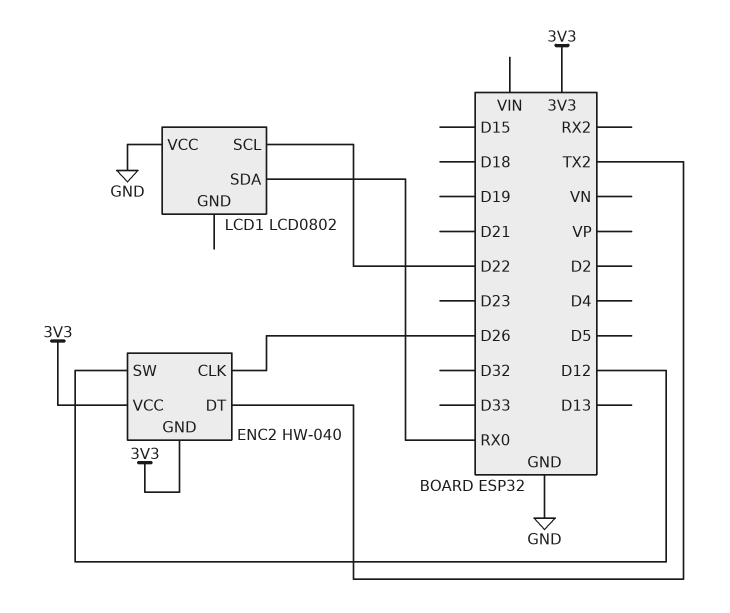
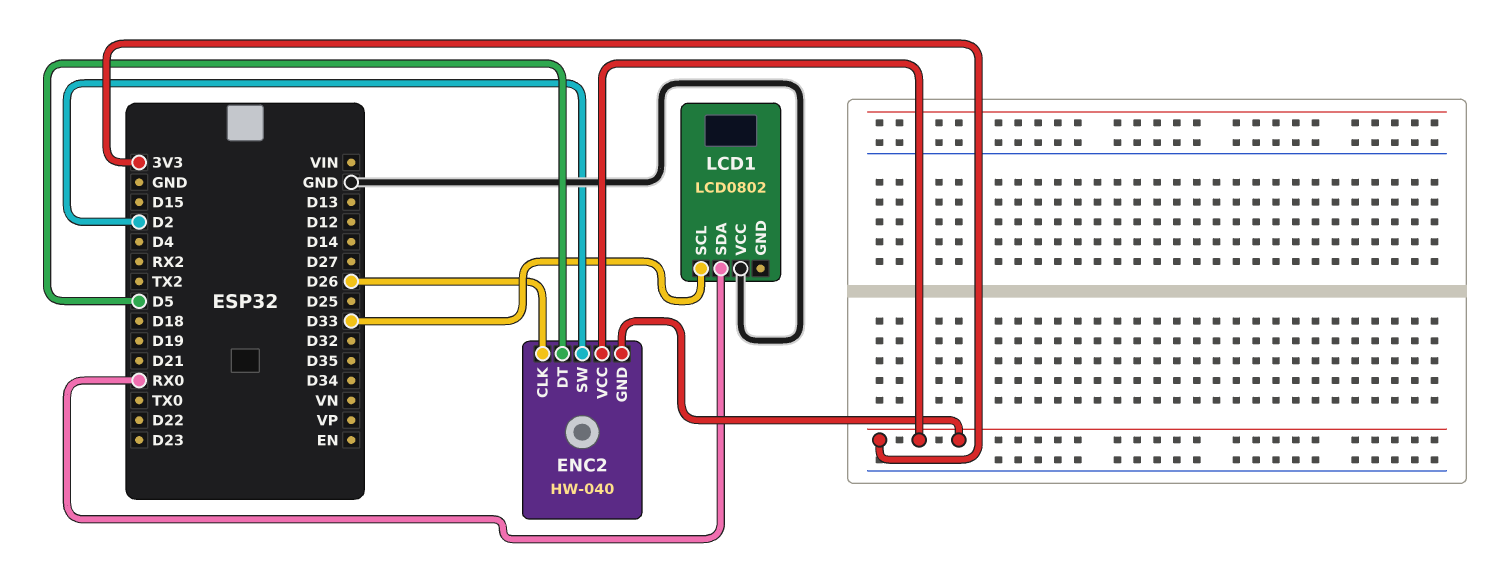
ENC2 pin DT: TX2 -> D5
ENC2 pin SW: D12 -> D2
LCD1 pin SCL: D22 -> D33

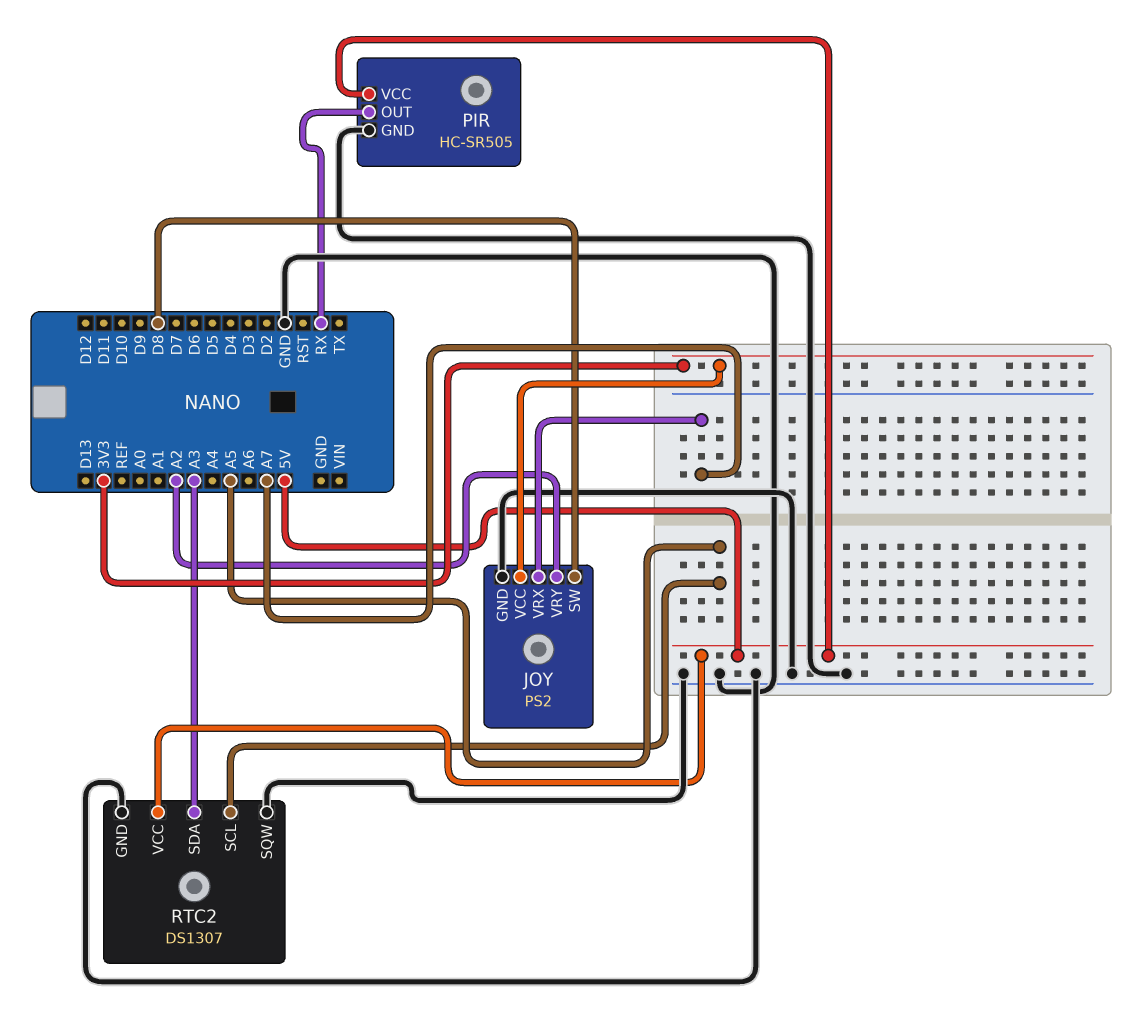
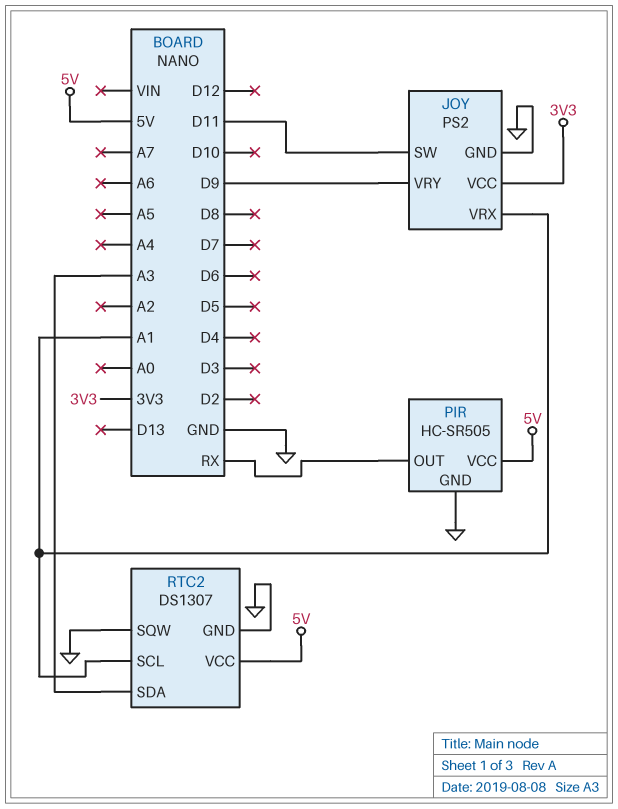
JOY pin SW: D8 -> D11
JOY pin VRX: A7 -> A1
JOY pin VRY: A2 -> D9
RTC2 pin SCL: A5 -> A1

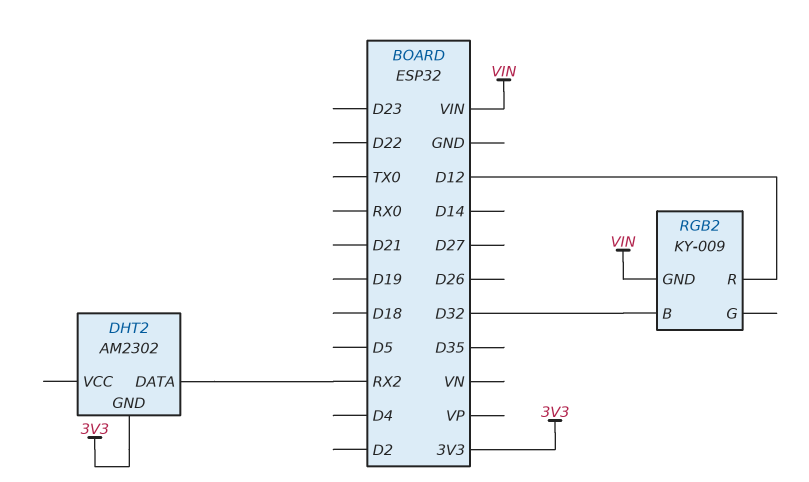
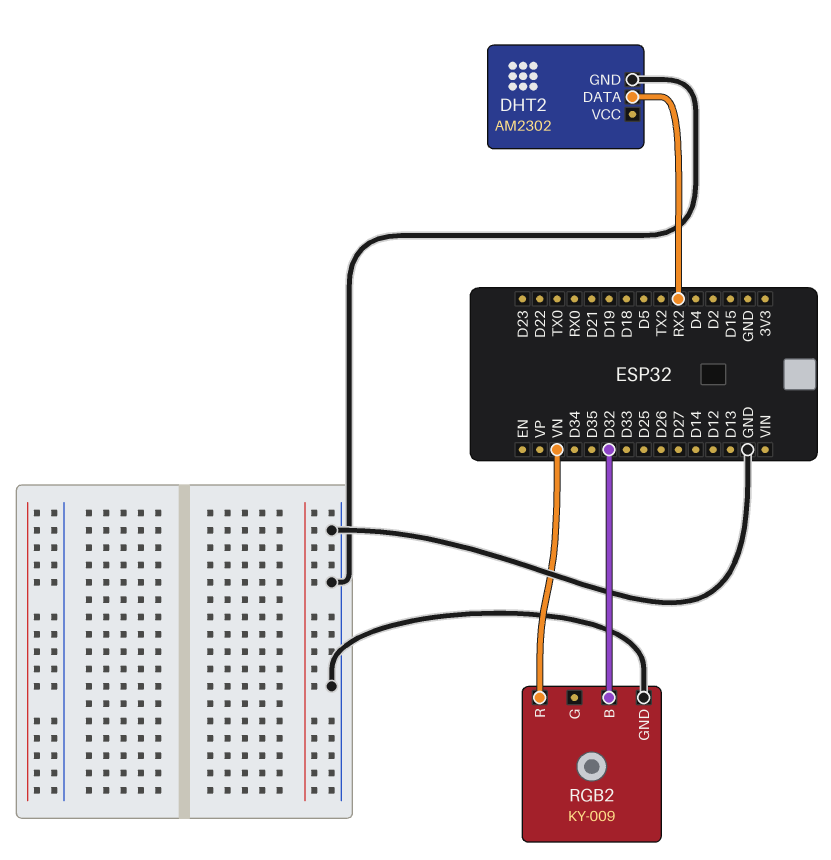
DHT2 pin GND: 3V3 -> GND
RGB2 pin GND: VIN -> GND
RGB2 pin R: D12 -> VN

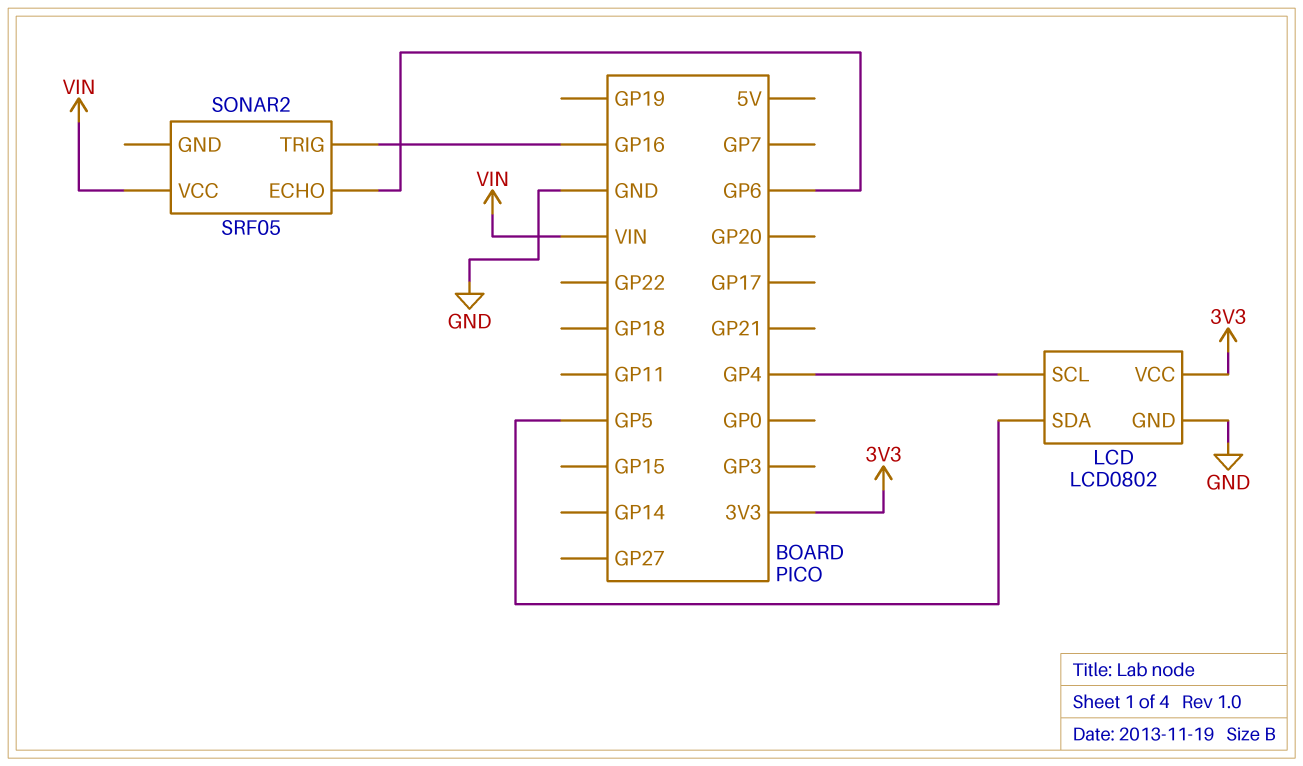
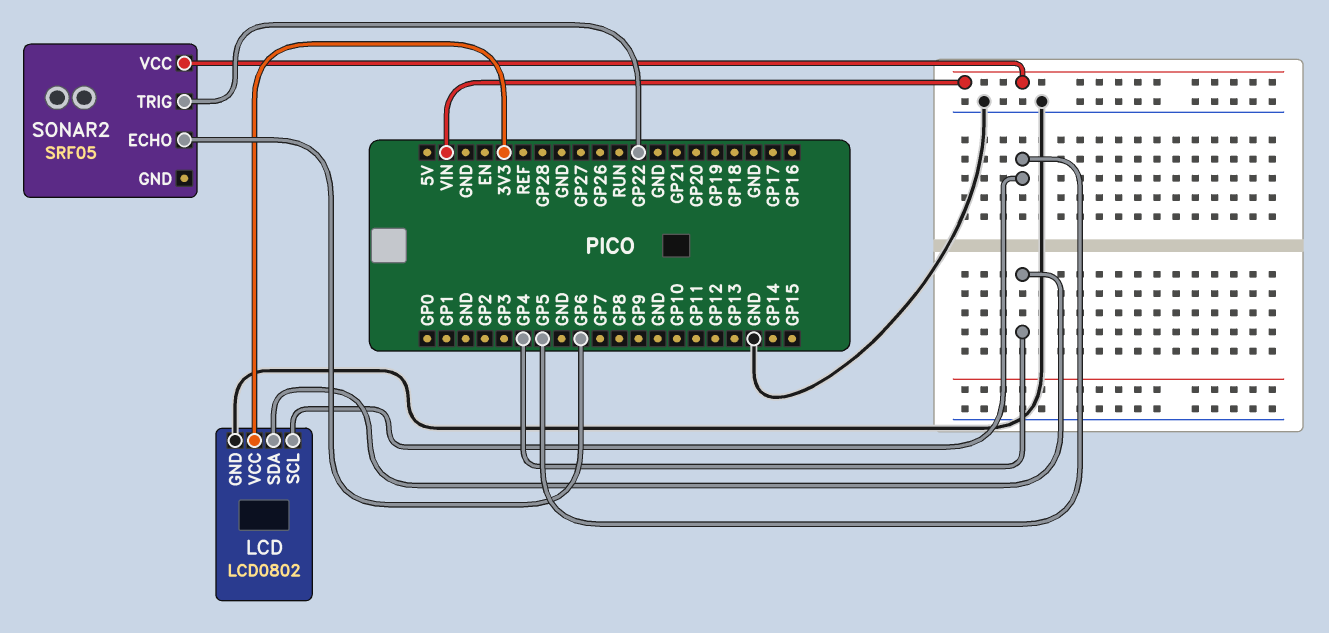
LCD pin SCL: GP4 -> GP5
LCD pin SDA: GP5 -> GP4
SONAR2 pin TRIG: GP16 -> GP22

=== TASK TO CARRY OUT ===
All that is required is the lines from the line containing "LCD1 pin SCL: D22 -> D33" through the end of the records above, copied exactly, and none of the pictures.

=== FINAL ANSWER ===
LCD1 pin SCL: D22 -> D33

JOY pin SW: D8 -> D11
JOY pin VRX: A7 -> A1
JOY pin VRY: A2 -> D9
RTC2 pin SCL: A5 -> A1

DHT2 pin GND: 3V3 -> GND
RGB2 pin GND: VIN -> GND
RGB2 pin R: D12 -> VN

LCD pin SCL: GP4 -> GP5
LCD pin SDA: GP5 -> GP4
SONAR2 pin TRIG: GP16 -> GP22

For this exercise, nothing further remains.